◆ WHAT THIS TASK INVOLVES:
Where the records below show a line containing "DHT3 pin GND: GND -> 3V3", start copying; end with the line containing "OLED1 pin SDA: D5 -> D8", and copy it too.

Top of MATERIAL FOR THE TASK

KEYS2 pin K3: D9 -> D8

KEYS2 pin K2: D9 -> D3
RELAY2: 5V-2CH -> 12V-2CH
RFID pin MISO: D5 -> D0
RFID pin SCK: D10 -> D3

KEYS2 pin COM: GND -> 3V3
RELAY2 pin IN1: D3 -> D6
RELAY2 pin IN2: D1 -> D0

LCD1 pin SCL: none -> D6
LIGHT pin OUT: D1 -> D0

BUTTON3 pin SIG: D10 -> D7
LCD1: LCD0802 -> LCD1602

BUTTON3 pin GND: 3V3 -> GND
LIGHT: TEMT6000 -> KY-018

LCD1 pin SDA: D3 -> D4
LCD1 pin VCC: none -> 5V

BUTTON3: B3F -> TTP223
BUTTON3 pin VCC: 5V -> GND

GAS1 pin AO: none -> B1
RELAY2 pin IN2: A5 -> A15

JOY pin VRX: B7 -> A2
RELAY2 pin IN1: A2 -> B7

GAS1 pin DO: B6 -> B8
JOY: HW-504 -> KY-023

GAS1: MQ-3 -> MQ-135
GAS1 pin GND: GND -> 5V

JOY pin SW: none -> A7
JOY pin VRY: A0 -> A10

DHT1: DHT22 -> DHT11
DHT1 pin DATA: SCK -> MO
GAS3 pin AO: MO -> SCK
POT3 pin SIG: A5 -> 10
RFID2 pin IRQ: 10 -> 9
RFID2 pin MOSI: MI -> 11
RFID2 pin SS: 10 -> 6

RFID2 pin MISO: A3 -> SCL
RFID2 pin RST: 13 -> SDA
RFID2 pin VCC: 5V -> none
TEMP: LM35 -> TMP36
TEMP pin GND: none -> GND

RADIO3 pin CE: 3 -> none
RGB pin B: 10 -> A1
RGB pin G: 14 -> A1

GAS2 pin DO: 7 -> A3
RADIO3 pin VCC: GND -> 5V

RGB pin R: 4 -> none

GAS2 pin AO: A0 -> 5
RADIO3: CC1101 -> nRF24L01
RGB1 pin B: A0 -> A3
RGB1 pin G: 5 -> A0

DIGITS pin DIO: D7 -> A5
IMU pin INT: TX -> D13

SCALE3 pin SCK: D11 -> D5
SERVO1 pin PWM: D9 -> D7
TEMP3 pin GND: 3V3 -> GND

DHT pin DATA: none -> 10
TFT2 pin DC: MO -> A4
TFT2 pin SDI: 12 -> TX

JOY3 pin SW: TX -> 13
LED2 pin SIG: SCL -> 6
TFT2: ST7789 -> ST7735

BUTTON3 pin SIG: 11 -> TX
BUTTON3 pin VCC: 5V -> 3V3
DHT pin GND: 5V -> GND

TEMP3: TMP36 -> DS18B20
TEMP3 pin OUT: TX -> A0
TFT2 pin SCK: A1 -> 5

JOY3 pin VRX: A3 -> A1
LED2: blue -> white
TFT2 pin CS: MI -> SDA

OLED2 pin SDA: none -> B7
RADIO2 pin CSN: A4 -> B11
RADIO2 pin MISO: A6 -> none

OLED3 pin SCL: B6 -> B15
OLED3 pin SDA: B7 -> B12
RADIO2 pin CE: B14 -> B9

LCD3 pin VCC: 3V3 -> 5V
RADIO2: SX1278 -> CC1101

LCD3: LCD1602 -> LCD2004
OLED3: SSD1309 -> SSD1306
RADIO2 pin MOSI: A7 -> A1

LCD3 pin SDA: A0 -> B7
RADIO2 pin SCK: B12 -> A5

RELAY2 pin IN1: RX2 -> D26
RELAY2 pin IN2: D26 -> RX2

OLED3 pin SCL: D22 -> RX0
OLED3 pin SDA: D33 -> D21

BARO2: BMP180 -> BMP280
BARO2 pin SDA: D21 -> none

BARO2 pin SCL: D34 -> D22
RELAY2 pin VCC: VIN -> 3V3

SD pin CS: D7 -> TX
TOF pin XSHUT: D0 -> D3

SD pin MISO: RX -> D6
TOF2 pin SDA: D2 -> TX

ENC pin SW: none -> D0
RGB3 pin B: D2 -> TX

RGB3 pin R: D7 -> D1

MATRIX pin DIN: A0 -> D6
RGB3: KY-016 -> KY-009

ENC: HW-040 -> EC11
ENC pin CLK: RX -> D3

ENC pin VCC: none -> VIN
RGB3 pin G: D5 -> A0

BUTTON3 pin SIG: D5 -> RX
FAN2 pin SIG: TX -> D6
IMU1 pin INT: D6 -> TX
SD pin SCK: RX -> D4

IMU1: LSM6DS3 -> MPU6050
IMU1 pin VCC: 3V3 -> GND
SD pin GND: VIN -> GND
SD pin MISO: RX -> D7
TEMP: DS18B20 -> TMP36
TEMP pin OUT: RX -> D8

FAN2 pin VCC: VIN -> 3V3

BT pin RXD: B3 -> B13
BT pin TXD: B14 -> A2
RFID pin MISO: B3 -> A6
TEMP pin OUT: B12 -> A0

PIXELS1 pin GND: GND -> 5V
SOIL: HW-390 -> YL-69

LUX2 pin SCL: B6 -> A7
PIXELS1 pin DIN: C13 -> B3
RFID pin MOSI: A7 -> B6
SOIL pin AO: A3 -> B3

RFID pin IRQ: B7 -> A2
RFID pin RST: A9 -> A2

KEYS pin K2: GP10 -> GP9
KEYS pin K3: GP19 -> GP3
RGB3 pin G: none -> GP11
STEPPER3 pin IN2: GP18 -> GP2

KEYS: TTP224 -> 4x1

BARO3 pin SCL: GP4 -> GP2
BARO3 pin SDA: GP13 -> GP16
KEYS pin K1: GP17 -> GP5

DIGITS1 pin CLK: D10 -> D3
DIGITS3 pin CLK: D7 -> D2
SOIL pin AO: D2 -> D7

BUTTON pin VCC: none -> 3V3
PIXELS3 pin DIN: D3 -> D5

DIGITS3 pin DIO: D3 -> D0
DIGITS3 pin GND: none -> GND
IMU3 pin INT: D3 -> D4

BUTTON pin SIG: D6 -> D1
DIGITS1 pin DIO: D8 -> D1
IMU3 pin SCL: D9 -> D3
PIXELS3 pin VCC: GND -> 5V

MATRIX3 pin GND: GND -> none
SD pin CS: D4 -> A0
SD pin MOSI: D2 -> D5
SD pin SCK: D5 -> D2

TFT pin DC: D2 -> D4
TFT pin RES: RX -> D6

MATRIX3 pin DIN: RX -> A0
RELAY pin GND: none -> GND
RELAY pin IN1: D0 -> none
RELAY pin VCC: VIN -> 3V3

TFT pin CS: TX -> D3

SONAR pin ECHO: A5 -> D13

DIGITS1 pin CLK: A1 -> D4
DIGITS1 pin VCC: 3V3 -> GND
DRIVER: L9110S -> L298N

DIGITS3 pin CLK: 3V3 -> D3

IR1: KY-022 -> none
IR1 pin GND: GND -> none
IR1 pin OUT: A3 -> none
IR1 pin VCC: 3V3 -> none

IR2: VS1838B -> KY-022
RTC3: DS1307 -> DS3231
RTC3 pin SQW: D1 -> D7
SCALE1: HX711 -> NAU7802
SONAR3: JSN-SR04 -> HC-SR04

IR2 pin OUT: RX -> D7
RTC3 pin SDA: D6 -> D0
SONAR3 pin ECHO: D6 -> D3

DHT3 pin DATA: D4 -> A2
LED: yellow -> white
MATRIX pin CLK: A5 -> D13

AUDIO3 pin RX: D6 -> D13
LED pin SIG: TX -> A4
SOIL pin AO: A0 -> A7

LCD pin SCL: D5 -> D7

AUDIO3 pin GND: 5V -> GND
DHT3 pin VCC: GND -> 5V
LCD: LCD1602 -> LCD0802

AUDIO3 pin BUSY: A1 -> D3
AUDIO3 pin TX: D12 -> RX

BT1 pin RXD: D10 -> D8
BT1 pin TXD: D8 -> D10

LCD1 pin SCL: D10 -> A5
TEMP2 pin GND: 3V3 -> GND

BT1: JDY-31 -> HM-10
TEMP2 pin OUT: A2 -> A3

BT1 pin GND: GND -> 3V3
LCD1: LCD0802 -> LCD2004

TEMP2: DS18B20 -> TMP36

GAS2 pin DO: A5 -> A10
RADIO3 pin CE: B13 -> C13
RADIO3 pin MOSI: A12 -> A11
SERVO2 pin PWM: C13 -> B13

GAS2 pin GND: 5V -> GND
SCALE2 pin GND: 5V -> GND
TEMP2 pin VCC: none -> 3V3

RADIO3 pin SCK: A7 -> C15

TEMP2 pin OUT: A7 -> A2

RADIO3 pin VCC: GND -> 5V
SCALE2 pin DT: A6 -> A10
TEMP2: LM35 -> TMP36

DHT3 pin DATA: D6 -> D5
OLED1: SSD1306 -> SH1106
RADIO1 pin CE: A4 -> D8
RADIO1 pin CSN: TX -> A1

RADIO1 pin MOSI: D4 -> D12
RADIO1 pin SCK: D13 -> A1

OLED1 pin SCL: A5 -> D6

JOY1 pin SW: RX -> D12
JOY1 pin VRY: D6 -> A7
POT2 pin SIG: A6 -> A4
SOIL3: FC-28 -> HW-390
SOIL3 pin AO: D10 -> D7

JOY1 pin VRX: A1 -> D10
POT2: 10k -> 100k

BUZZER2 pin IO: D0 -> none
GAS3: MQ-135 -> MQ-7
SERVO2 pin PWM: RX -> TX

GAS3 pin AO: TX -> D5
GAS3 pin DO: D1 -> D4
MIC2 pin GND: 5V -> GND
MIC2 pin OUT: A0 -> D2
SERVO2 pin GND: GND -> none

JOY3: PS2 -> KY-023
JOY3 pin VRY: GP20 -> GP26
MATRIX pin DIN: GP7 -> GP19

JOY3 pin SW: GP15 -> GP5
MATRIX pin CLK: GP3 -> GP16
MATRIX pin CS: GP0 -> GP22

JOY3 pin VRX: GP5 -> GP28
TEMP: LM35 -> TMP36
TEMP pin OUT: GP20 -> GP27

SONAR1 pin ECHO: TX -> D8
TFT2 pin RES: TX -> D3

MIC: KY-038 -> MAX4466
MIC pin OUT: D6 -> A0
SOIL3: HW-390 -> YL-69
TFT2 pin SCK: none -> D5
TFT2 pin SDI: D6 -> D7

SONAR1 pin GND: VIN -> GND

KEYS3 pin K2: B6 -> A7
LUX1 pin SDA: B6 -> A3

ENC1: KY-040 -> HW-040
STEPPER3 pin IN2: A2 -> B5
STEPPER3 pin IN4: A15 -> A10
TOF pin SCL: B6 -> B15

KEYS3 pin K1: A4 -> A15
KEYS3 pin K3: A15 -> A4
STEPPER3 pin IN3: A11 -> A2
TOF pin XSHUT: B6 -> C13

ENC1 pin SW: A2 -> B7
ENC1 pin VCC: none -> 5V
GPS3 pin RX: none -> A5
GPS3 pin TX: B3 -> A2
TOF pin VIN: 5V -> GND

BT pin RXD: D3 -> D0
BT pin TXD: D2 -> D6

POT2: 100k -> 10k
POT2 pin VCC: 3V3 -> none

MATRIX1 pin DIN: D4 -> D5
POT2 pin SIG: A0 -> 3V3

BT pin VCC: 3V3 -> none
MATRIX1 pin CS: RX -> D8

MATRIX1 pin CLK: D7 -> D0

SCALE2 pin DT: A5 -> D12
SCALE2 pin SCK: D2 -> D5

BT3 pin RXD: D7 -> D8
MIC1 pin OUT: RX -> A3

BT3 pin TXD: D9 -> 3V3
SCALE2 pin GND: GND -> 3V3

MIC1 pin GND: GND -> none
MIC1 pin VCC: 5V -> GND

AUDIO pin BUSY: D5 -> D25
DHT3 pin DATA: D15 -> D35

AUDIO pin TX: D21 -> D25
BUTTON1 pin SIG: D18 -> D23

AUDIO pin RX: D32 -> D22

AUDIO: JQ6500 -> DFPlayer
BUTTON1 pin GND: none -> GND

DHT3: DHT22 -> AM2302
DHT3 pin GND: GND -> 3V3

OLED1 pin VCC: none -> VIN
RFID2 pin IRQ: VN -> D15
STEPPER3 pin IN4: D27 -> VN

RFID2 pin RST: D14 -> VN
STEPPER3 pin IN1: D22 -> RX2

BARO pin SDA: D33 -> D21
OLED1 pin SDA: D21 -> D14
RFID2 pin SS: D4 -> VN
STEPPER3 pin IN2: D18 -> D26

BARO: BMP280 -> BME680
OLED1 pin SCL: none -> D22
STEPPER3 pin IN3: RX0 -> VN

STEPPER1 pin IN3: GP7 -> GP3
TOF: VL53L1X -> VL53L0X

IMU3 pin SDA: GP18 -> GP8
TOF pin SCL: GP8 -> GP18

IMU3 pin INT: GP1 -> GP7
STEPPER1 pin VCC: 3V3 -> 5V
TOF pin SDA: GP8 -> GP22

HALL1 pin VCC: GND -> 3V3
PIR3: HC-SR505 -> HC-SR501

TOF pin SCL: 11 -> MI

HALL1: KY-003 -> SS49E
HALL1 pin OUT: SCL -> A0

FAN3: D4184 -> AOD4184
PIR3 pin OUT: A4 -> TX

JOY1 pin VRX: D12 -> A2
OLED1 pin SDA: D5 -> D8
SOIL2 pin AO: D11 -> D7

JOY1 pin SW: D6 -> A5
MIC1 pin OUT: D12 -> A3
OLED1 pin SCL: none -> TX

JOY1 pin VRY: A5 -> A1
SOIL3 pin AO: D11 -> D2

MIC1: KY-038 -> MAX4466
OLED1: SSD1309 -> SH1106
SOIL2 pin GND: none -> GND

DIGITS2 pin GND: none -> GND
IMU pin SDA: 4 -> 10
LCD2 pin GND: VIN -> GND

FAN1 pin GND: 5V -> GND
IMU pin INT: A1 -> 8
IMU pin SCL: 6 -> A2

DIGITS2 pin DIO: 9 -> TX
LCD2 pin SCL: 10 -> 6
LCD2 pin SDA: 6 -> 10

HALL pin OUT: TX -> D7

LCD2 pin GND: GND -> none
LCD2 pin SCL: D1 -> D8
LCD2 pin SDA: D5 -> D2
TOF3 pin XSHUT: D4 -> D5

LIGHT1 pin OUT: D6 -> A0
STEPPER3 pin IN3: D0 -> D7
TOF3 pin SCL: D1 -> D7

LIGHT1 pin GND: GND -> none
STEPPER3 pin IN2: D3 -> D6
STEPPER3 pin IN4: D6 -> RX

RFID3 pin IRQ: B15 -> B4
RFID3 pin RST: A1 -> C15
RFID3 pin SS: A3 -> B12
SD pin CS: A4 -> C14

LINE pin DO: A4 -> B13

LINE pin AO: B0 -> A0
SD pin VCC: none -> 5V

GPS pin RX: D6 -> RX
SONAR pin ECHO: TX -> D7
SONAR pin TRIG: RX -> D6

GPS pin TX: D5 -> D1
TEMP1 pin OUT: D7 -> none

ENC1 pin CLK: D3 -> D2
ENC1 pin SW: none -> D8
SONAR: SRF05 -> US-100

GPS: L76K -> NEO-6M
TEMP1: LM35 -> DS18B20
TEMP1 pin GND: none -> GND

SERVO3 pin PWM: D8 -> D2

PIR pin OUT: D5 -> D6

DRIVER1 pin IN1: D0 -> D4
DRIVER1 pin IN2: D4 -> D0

Bottom of MATERIAL FOR THE TASK

◆ EXPECTED ANSWER:
DHT3 pin GND: GND -> 3V3

OLED1 pin VCC: none -> VIN
RFID2 pin IRQ: VN -> D15
STEPPER3 pin IN4: D27 -> VN

RFID2 pin RST: D14 -> VN
STEPPER3 pin IN1: D22 -> RX2

BARO pin SDA: D33 -> D21
OLED1 pin SDA: D21 -> D14
RFID2 pin SS: D4 -> VN
STEPPER3 pin IN2: D18 -> D26

BARO: BMP280 -> BME680
OLED1 pin SCL: none -> D22
STEPPER3 pin IN3: RX0 -> VN

STEPPER1 pin IN3: GP7 -> GP3
TOF: VL53L1X -> VL53L0X

IMU3 pin SDA: GP18 -> GP8
TOF pin SCL: GP8 -> GP18

IMU3 pin INT: GP1 -> GP7
STEPPER1 pin VCC: 3V3 -> 5V
TOF pin SDA: GP8 -> GP22

HALL1 pin VCC: GND -> 3V3
PIR3: HC-SR505 -> HC-SR501

TOF pin SCL: 11 -> MI

HALL1: KY-003 -> SS49E
HALL1 pin OUT: SCL -> A0

FAN3: D4184 -> AOD4184
PIR3 pin OUT: A4 -> TX

JOY1 pin VRX: D12 -> A2
OLED1 pin SDA: D5 -> D8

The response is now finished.